## Data below
........

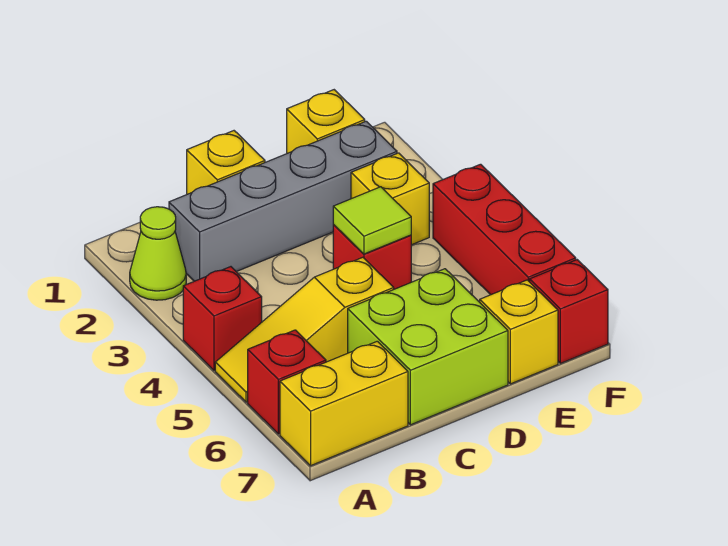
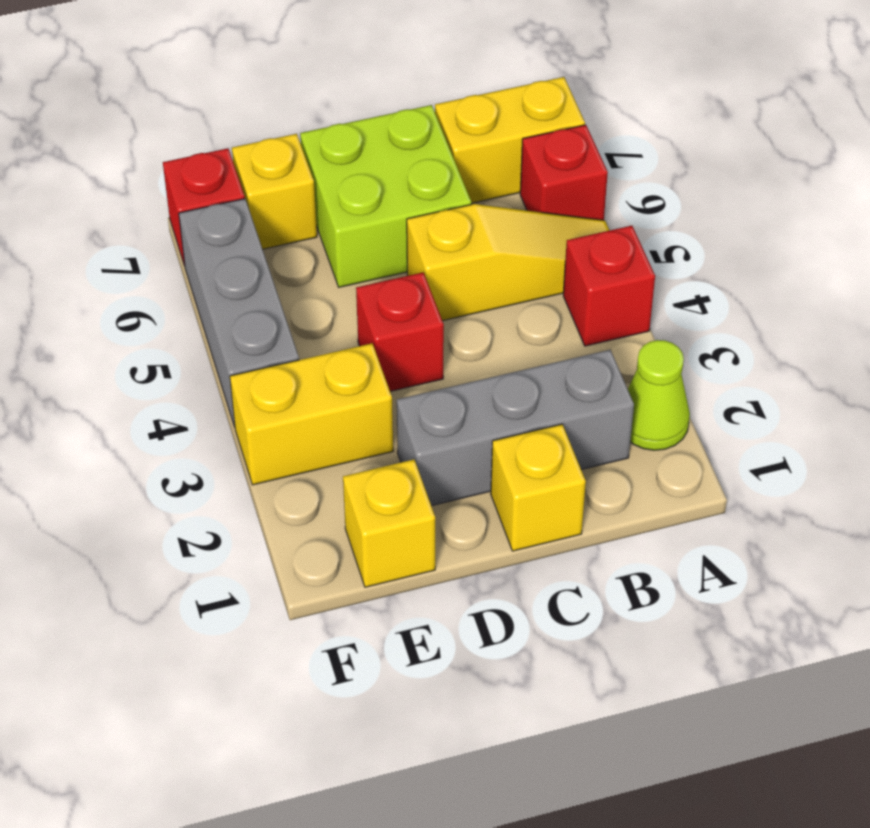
grey brick B2:E2 level 1 -> grey brick B2:D2 level 1
lime tile D4 level 2 -> none
yellow brick E3 level 1 -> yellow brick E3:F3 level 1
red brick F4:F6 level 1 -> grey brick F4:F6 level 1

........

Extract from the data every line where "brick" shows up.

grey brick B2:E2 level 1 -> grey brick B2:D2 level 1
yellow brick E3 level 1 -> yellow brick E3:F3 level 1
red brick F4:F6 level 1 -> grey brick F4:F6 level 1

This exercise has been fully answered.